Exercise objective =
Update the lines in the entries below by replacing "hexagon" with "octagon" and keeping everything else unchanged. Leave the pictures out of your answer.

Supplied entries =
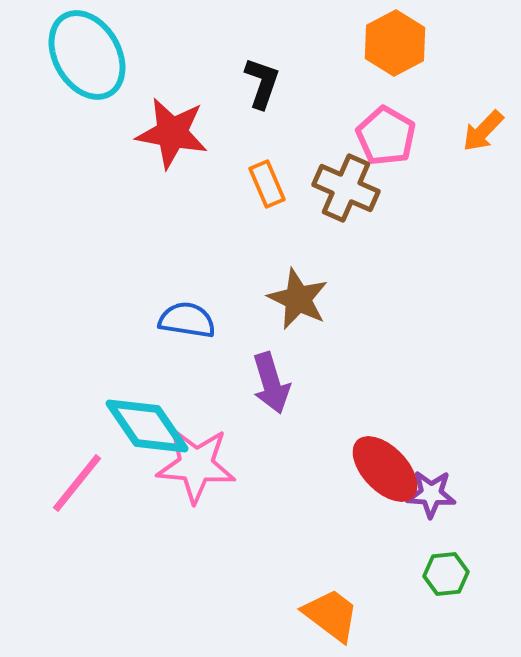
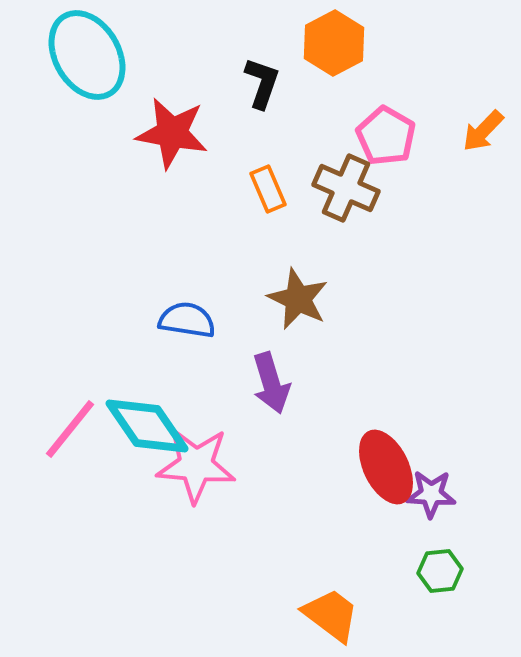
orange hexagon: moved 61 px left
orange rectangle: moved 1 px right, 5 px down
red ellipse: moved 1 px right, 2 px up; rotated 18 degrees clockwise
pink line: moved 7 px left, 54 px up
green hexagon: moved 6 px left, 3 px up
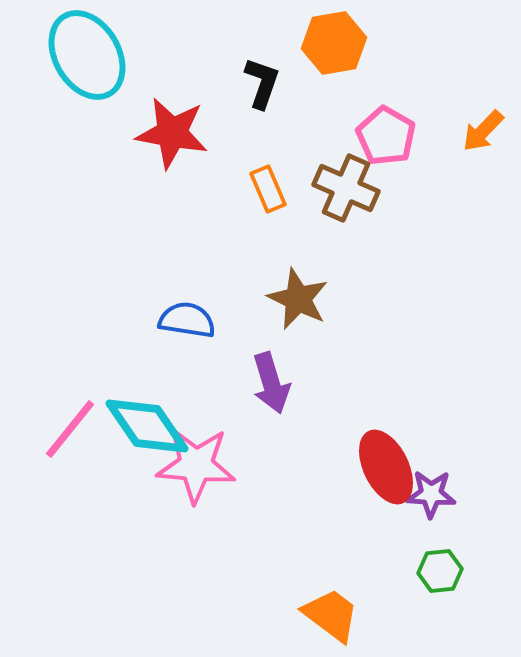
orange hexagon: rotated 18 degrees clockwise
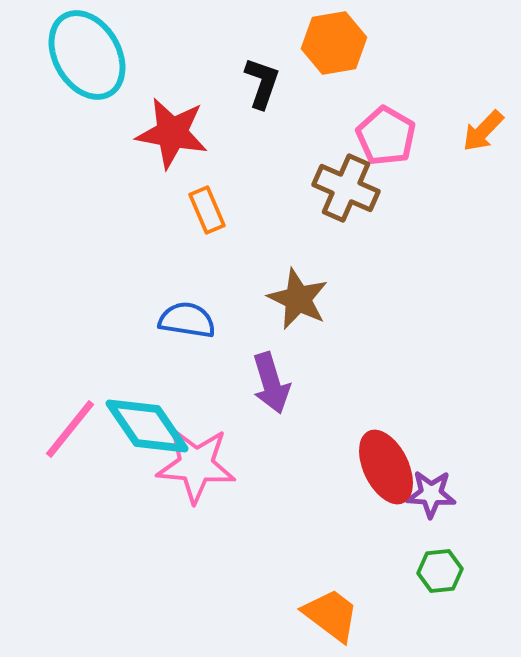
orange rectangle: moved 61 px left, 21 px down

Full solution =
orange octagon: moved 61 px left
orange rectangle: moved 1 px right, 5 px down
red ellipse: moved 1 px right, 2 px up; rotated 18 degrees clockwise
pink line: moved 7 px left, 54 px up
green octagon: moved 6 px left, 3 px up
orange octagon: rotated 18 degrees clockwise
orange rectangle: moved 61 px left, 21 px down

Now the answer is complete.